PROBLEM REQUIREMENTS: Without including any pictures, reproduce the full listing exactly.

TASK DATA:

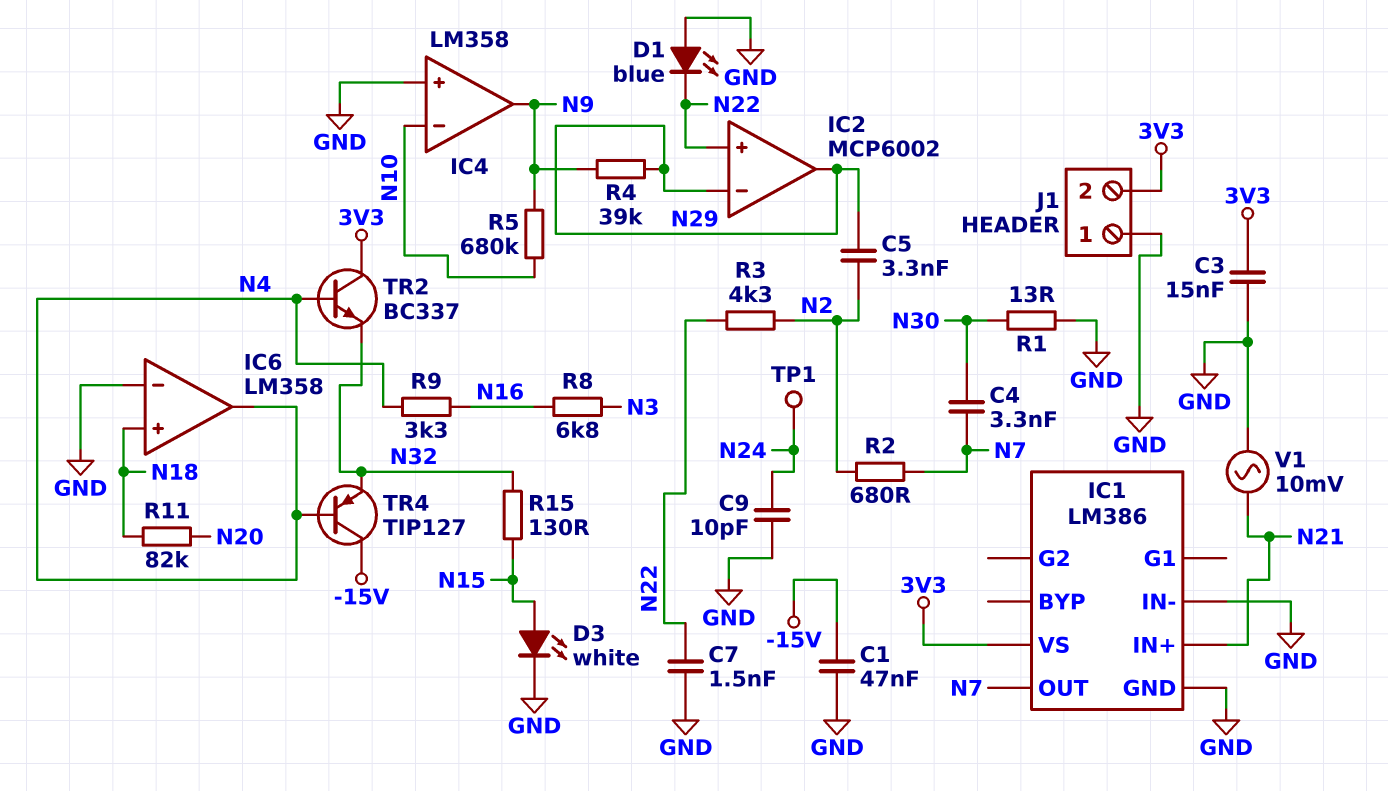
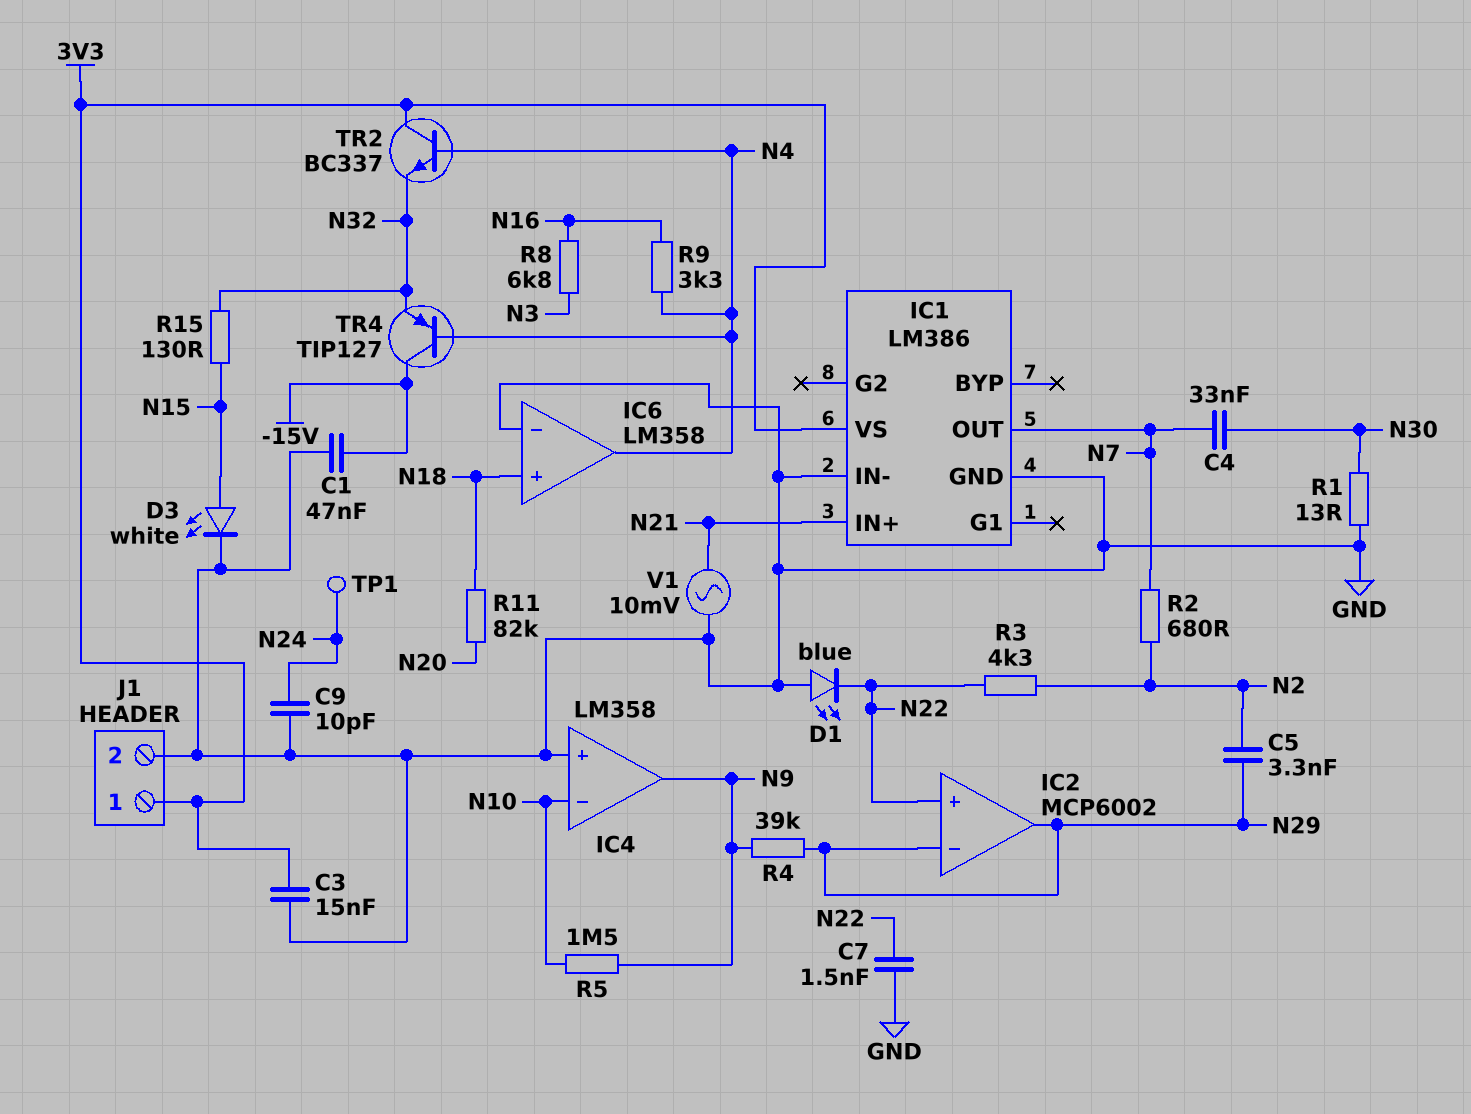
C4: 3.3nF (N7, N30) -> 33nF (N7, N30)
J1 pin 1: GND -> 3V3
J1 pin 2: 3V3 -> GND
R5: 680k (N9, N10) -> 1.5M (N9, N10)

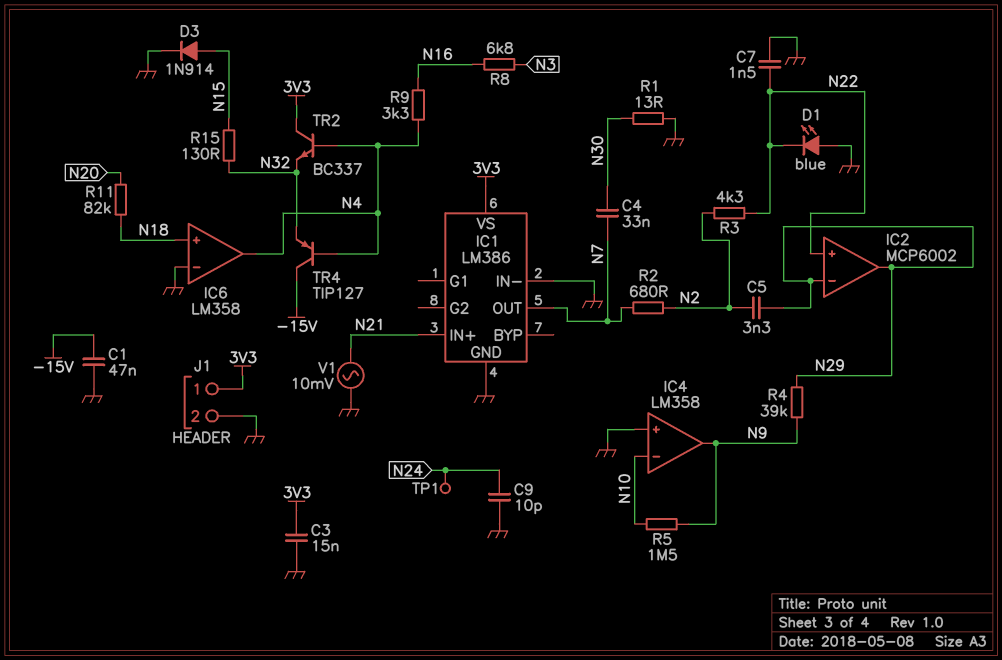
D3: LED white (A N15, K GND) -> diode 1N914 (A N15, K GND)

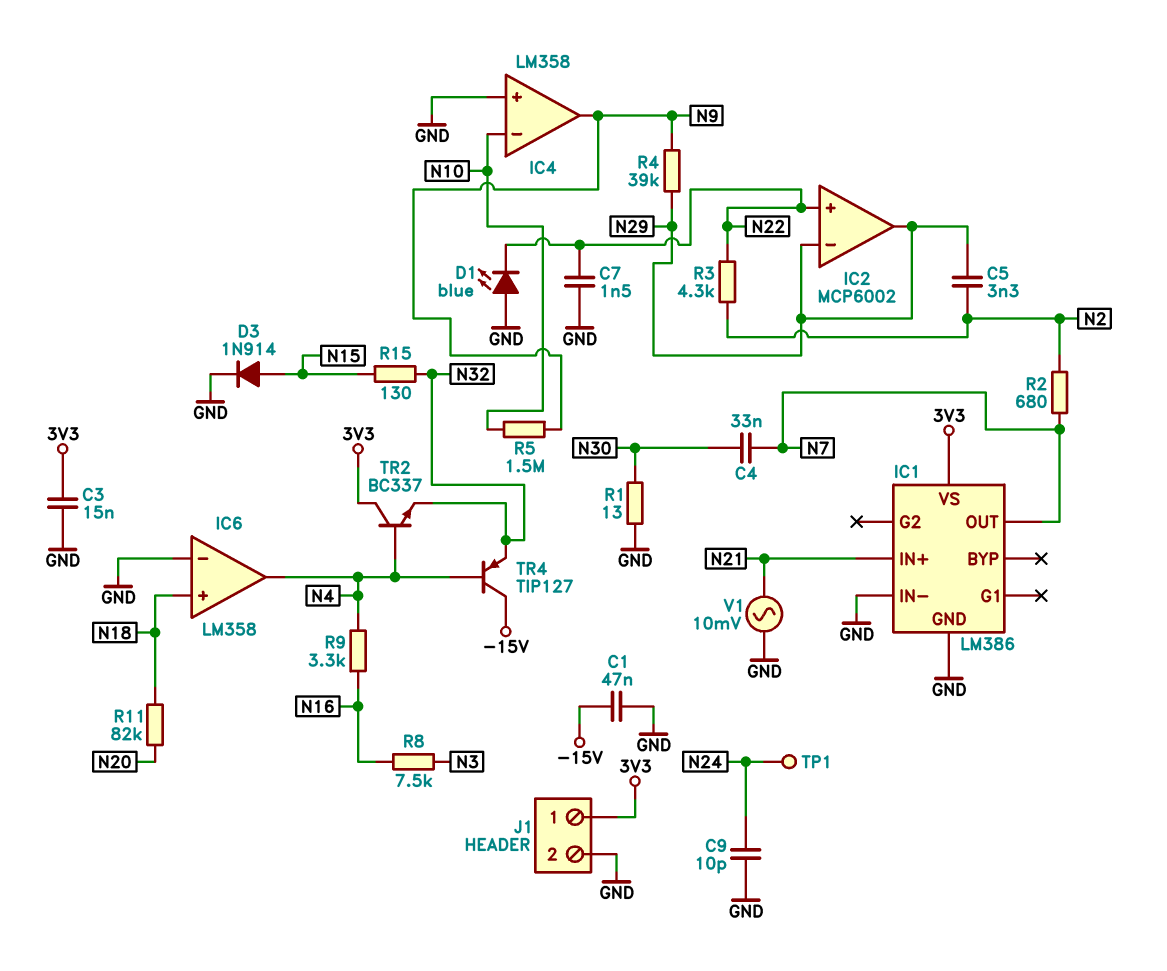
R8: 6.8k (N3, N16) -> 7.5k (N3, N16)

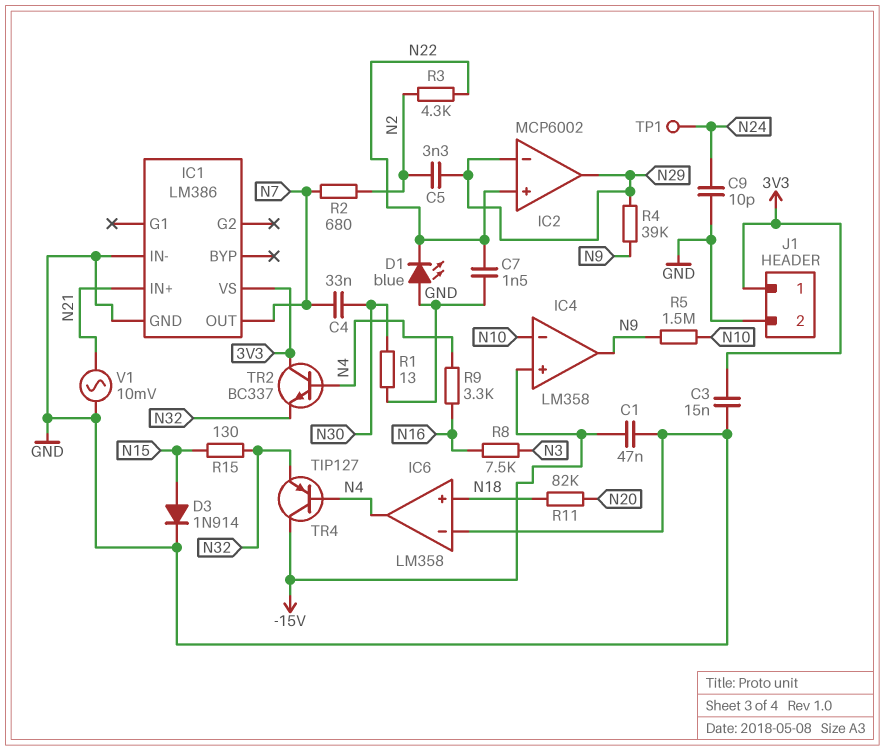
IC4 pin in+: GND -> -15V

YOUR SOLUTION:
C4: 3.3nF (N7, N30) -> 33nF (N7, N30)
J1 pin 1: GND -> 3V3
J1 pin 2: 3V3 -> GND
R5: 680k (N9, N10) -> 1.5M (N9, N10)

D3: LED white (A N15, K GND) -> diode 1N914 (A N15, K GND)

R8: 6.8k (N3, N16) -> 7.5k (N3, N16)

IC4 pin in+: GND -> -15V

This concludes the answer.